* **Activity**: Restate the records in full and exactly, with no images included.

====================

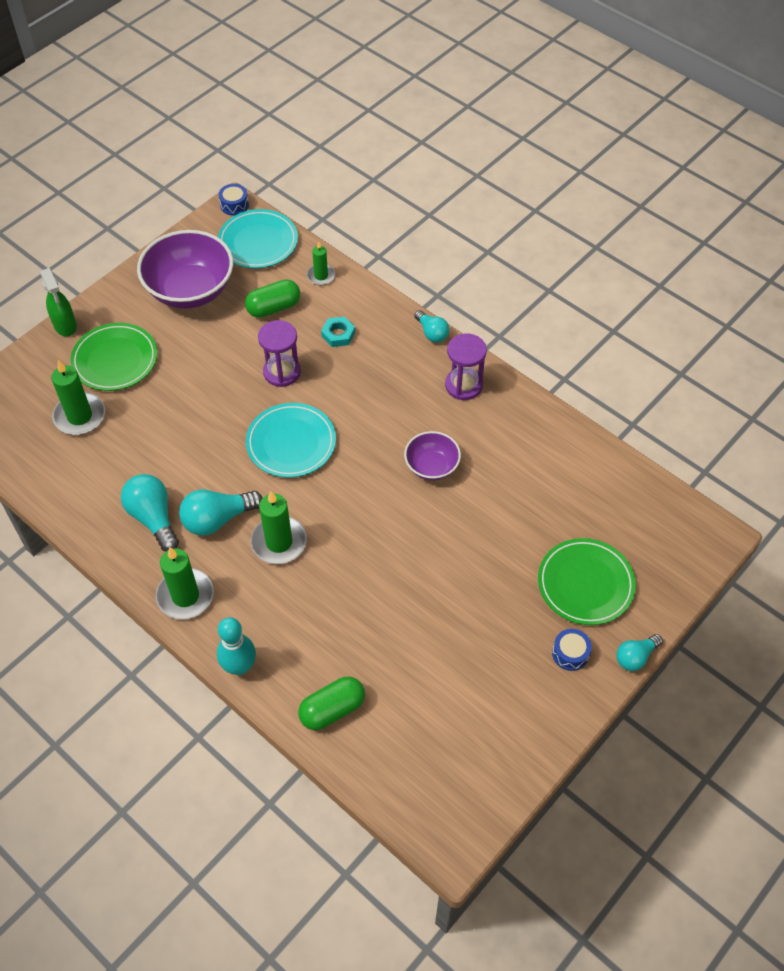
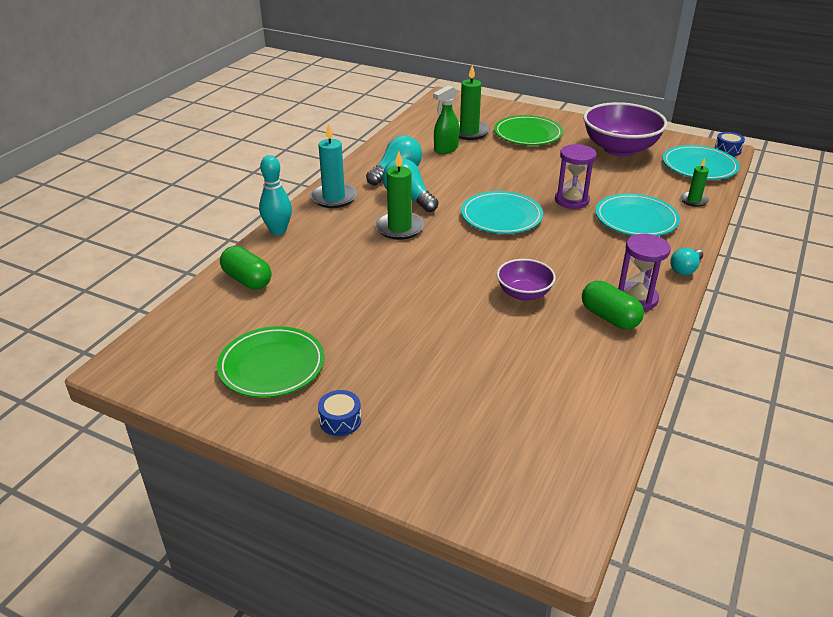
camera: 75 degrees right, 20 degrees down
green spray bottle [40,268,77,336] -> green spray bottle moved to [433,85,459,154]
green candle [156,547,214,620] -> turquoise candle [310,123,357,208]
green capsule [245,280,300,318] -> green capsule moved to [582,281,644,329]
turquoise nut [321,317,355,347] -> turquoise plate [595,194,680,236]
green plate [538,538,636,625] -> green plate moved to [217,326,325,398]
turquoise light bulb [616,634,663,671] -> none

====================

* **Output for this task**:
camera: 75 degrees right, 20 degrees down
green spray bottle [40,268,77,336] -> green spray bottle moved to [433,85,459,154]
green candle [156,547,214,620] -> turquoise candle [310,123,357,208]
green capsule [245,280,300,318] -> green capsule moved to [582,281,644,329]
turquoise nut [321,317,355,347] -> turquoise plate [595,194,680,236]
green plate [538,538,636,625] -> green plate moved to [217,326,325,398]
turquoise light bulb [616,634,663,671] -> none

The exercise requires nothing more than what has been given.